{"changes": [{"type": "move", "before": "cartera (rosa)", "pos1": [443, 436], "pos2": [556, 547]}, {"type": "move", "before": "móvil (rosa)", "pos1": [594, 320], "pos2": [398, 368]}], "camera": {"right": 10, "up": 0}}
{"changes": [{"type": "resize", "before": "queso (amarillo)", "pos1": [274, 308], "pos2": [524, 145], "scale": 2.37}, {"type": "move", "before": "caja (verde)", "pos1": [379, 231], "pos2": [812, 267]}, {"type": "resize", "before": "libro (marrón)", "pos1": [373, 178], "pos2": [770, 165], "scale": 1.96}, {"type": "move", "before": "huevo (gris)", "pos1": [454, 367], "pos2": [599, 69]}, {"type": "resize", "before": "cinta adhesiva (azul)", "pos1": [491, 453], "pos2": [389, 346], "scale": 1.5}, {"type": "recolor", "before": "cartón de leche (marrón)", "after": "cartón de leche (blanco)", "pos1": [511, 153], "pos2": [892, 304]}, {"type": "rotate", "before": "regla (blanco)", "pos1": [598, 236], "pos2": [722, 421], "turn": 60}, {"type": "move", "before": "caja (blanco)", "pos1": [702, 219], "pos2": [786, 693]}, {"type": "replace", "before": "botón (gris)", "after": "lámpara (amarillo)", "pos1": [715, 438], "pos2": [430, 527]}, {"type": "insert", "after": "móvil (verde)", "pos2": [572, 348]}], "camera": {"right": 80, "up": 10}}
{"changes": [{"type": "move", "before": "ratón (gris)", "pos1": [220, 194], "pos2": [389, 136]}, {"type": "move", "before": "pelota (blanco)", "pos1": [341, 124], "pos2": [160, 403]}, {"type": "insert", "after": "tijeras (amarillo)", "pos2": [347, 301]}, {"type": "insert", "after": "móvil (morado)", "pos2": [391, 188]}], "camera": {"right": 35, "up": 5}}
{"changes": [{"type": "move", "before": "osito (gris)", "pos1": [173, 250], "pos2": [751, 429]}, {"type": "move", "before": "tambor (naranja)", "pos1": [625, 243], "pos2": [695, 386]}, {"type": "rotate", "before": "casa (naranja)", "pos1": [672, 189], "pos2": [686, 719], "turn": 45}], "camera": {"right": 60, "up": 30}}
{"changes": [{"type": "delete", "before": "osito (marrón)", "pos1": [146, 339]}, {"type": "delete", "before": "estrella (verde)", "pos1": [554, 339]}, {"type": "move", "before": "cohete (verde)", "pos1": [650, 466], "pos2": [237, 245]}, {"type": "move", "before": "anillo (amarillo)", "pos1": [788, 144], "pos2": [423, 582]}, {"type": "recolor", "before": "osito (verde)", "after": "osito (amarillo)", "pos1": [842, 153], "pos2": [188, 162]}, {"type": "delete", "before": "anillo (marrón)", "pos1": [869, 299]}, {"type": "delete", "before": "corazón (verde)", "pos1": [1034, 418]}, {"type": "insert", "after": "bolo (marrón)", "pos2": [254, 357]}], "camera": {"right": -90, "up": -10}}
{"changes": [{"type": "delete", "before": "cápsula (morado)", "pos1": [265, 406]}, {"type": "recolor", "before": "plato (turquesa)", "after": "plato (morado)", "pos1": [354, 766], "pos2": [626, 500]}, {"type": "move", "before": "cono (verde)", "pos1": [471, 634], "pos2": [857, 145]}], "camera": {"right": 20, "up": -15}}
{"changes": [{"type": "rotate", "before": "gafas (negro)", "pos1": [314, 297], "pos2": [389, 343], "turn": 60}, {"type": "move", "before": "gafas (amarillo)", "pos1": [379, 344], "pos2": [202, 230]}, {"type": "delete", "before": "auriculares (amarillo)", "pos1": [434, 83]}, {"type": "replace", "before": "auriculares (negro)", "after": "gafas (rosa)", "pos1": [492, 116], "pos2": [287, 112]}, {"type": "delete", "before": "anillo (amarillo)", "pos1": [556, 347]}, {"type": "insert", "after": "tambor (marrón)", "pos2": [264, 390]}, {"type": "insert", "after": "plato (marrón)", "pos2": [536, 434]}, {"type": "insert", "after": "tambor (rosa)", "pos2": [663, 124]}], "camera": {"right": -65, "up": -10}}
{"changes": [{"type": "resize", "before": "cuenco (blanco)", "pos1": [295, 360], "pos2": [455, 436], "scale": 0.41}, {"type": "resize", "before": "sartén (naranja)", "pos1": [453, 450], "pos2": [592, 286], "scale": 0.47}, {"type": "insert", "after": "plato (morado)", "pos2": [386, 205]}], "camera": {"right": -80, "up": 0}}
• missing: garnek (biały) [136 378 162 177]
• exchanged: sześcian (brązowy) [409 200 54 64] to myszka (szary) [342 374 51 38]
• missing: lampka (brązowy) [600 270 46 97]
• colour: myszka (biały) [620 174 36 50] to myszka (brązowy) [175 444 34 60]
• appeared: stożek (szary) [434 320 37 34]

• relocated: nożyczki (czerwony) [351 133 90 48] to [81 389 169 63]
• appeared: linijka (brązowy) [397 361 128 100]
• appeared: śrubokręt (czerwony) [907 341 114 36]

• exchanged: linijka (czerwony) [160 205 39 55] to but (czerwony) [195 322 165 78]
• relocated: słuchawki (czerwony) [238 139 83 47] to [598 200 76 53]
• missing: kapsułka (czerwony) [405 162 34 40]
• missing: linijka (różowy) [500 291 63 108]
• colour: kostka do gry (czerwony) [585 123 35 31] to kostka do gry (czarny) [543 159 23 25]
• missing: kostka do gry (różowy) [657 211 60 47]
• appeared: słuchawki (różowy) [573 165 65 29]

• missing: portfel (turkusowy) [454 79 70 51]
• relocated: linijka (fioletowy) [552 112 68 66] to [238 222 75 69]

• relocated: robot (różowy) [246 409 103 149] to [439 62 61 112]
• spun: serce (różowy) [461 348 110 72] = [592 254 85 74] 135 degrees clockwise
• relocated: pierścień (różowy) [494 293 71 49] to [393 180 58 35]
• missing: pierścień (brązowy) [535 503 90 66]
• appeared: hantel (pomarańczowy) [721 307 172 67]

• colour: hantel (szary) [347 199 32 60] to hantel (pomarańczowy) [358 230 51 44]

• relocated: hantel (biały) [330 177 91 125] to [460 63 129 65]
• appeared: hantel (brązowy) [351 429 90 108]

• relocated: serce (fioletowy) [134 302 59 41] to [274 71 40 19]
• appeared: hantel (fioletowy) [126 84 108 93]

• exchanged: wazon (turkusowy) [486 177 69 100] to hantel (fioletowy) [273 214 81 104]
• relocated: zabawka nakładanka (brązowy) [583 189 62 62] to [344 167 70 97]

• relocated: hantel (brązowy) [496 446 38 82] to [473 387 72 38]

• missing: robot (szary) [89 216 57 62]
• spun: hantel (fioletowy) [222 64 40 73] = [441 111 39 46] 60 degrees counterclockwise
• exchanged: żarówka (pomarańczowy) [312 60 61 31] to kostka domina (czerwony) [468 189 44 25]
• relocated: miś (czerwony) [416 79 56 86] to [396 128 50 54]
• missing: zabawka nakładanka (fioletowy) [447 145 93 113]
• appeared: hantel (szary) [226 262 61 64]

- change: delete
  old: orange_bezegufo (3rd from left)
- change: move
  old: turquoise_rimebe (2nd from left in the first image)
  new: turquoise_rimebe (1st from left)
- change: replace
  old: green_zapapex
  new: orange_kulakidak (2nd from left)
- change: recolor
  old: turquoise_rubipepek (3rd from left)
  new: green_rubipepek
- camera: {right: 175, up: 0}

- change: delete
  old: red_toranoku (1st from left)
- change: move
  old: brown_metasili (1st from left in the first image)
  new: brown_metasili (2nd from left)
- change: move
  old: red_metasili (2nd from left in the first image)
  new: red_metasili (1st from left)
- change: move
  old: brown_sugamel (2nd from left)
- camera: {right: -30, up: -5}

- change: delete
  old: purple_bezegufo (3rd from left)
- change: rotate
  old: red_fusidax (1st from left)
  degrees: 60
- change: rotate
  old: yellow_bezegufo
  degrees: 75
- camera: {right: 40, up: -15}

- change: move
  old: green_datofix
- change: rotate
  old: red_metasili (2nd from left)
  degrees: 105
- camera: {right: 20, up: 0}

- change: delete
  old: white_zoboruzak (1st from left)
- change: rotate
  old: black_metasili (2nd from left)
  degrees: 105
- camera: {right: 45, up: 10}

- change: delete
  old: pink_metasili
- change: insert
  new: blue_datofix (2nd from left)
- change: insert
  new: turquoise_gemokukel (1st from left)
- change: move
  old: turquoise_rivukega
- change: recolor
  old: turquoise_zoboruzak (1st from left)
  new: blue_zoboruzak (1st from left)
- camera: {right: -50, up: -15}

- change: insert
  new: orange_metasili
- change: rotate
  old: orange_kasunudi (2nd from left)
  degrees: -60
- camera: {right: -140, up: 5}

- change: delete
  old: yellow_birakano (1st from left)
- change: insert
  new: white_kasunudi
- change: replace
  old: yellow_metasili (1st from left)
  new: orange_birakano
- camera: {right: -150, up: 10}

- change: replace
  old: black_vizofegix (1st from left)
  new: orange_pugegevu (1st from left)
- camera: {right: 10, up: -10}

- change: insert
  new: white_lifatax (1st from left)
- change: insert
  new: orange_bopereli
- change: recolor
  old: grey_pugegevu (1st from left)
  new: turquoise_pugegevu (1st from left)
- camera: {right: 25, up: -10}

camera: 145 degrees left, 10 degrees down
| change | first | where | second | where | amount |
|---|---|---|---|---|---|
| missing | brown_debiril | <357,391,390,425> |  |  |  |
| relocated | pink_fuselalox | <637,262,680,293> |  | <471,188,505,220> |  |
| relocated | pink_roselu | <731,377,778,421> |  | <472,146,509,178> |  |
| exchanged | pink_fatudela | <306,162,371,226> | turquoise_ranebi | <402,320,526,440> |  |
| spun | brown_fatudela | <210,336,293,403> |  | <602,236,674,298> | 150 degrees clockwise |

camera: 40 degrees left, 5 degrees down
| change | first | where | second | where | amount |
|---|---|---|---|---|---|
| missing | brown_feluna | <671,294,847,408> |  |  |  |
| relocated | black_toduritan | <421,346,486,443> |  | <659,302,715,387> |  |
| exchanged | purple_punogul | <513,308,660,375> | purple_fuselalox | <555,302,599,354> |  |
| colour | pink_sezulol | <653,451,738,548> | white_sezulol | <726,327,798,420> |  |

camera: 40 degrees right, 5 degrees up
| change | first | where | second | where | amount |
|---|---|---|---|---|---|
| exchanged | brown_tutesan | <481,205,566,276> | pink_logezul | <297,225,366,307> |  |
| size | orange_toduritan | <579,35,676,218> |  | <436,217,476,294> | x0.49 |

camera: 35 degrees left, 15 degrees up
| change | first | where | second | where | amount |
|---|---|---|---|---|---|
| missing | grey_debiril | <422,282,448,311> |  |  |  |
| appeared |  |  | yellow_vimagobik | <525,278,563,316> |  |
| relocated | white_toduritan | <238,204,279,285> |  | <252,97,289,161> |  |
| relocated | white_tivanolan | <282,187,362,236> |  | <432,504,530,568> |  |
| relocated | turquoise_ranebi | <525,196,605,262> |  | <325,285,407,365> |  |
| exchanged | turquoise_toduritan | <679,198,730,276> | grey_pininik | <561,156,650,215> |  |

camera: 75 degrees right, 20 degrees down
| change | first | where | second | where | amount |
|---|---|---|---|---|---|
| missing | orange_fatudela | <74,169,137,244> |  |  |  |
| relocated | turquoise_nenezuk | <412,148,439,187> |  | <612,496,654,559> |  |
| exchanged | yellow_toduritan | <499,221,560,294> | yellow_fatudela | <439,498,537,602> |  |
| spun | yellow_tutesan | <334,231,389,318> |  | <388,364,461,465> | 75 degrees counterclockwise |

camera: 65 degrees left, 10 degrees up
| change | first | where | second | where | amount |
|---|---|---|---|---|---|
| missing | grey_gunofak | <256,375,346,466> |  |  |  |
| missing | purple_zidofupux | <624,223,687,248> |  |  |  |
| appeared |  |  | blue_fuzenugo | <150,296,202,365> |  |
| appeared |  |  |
# # # # #
> **Problem requirements**:
In the entries above, how many lines hold "myszka"? Answer with the number alone.

> **Response for this exercise**:
2